Required work: Pick out every line of the records that contains the string "acciaccatura" and copy each of those lines.

Material supplied:
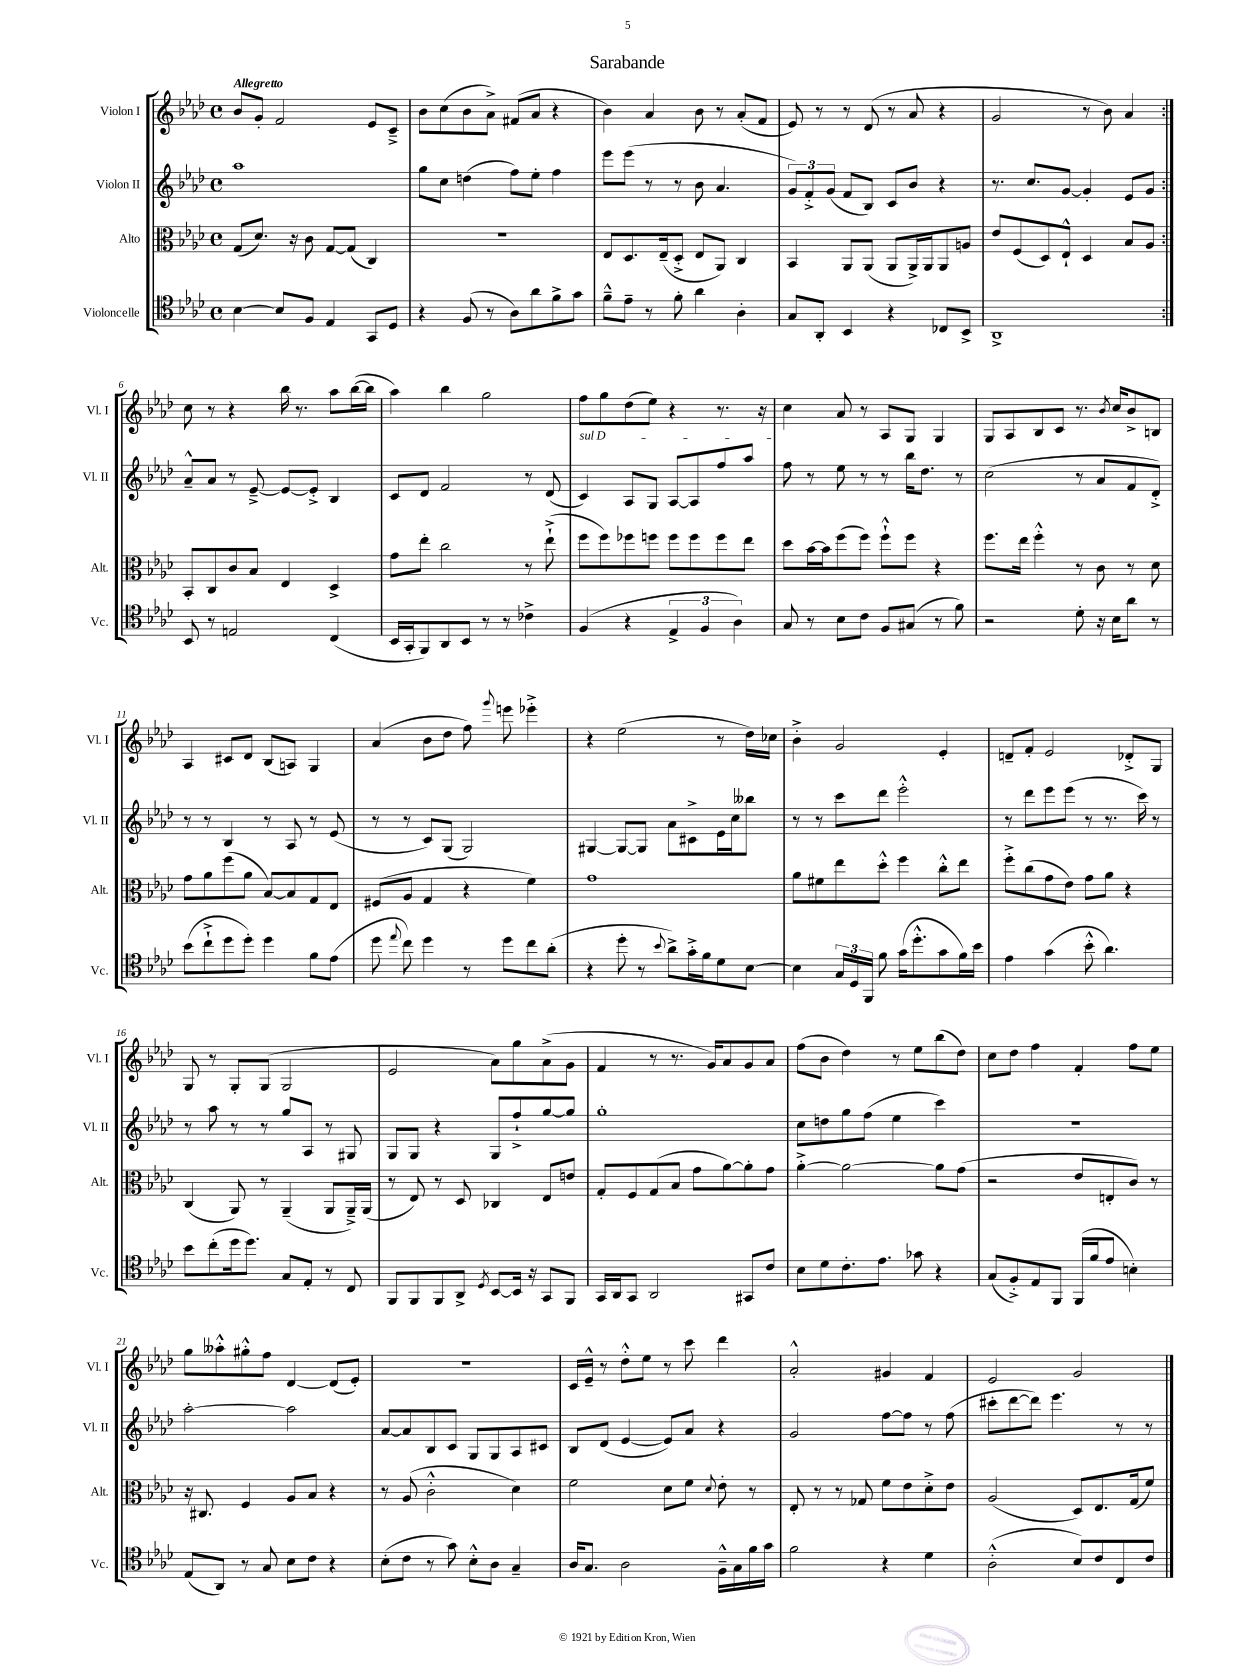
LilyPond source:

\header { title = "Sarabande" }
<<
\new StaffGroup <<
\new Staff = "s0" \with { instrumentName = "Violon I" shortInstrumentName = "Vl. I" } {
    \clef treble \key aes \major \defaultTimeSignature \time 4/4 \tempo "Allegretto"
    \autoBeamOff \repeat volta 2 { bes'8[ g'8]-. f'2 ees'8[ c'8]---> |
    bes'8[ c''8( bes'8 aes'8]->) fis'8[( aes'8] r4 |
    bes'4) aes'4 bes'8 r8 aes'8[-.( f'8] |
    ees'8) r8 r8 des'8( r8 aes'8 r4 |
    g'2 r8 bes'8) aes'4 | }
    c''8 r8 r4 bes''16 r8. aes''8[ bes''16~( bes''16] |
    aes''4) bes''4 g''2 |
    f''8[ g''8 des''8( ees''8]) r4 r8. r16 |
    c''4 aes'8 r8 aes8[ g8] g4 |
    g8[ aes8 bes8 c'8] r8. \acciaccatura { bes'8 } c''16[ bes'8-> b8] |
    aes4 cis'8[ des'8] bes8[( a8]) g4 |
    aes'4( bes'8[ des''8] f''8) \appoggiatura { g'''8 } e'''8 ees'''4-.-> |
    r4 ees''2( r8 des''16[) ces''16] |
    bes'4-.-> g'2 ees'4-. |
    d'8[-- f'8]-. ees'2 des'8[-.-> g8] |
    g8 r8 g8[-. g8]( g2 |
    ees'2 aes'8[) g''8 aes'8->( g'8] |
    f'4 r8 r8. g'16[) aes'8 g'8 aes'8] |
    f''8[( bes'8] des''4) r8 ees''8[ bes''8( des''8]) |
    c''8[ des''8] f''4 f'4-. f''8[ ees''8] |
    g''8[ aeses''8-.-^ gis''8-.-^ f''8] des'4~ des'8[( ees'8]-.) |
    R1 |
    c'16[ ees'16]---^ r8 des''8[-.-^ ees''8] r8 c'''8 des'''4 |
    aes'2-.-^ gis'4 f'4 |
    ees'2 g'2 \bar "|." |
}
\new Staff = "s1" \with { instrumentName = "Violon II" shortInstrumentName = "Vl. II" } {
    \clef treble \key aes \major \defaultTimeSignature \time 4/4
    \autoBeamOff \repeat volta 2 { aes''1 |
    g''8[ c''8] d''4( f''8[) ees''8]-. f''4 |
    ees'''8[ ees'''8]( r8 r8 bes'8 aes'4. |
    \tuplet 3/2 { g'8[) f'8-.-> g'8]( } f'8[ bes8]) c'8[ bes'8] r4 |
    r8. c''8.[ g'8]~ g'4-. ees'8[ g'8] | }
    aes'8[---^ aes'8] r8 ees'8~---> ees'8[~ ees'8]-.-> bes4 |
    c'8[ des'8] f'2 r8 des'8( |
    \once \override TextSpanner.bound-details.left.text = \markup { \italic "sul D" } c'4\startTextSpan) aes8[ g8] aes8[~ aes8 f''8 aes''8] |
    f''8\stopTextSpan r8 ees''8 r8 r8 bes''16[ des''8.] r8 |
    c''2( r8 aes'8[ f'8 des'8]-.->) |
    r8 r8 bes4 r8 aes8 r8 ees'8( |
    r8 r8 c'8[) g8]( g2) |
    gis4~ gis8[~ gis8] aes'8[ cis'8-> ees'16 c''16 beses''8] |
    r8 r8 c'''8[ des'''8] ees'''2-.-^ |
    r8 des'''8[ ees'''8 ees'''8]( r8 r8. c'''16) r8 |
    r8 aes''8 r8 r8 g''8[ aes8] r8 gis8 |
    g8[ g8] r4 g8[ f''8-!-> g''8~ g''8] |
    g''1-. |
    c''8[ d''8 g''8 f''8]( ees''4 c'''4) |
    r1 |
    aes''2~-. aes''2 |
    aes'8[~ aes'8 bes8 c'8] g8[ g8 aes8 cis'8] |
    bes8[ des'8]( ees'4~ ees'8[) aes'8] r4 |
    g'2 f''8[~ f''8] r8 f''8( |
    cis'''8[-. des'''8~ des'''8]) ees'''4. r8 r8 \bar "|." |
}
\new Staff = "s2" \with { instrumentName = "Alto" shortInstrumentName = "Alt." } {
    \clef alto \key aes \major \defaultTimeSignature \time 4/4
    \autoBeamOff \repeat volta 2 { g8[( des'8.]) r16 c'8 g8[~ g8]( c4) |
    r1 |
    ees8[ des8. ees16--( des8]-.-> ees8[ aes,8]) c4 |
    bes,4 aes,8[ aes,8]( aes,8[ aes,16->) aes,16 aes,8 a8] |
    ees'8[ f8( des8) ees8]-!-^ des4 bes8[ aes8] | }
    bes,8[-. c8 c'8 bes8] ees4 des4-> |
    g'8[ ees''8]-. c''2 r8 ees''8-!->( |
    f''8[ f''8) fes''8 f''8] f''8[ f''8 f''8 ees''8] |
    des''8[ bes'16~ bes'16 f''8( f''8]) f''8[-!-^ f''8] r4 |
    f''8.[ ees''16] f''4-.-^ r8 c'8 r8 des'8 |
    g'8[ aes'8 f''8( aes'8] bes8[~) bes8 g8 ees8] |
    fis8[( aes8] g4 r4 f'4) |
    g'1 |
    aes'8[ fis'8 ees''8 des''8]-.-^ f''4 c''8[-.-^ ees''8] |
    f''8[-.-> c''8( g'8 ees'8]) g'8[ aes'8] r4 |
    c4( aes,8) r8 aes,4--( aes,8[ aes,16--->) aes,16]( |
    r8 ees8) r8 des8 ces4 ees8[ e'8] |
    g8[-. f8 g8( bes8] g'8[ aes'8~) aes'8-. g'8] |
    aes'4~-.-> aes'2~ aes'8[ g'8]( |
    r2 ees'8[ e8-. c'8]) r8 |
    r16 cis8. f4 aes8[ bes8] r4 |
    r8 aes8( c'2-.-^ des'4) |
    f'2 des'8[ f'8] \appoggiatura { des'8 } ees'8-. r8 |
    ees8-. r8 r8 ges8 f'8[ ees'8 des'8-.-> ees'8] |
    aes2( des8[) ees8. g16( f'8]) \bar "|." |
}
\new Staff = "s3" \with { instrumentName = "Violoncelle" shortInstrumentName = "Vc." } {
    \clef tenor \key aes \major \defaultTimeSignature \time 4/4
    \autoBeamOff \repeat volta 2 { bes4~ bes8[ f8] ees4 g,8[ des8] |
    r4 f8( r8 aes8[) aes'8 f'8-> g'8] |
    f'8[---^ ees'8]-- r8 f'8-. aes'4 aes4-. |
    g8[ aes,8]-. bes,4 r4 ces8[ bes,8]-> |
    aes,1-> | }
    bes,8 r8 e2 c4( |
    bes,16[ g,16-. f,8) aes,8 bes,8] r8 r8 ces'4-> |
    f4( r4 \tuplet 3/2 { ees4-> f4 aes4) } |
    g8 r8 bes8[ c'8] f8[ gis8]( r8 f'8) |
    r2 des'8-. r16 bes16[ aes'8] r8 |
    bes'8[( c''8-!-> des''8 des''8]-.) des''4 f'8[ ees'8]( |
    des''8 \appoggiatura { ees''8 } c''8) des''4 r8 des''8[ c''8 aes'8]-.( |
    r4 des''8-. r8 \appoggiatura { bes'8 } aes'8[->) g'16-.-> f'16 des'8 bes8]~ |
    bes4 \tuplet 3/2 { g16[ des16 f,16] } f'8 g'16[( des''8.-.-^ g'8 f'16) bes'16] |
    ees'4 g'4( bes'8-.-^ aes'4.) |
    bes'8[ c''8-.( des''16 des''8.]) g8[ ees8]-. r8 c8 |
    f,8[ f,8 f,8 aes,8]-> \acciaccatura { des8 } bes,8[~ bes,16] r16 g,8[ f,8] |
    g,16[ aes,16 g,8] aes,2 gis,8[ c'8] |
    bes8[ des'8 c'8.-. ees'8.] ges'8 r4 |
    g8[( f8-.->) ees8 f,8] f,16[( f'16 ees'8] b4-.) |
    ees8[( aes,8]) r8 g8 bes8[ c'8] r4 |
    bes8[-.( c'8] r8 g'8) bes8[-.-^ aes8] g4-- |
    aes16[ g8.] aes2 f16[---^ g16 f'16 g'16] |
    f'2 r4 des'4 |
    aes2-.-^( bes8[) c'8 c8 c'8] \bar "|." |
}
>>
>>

Finished answer:
    g8[ aes8 bes8 c'8] r8. \acciaccatura { bes'8 } c''16[ bes'8-> b8] |
    f,8[ f,8 f,8 aes,8]-> \acciaccatura { des8 } bes,8[~ bes,16] r16 g,8[ f,8] |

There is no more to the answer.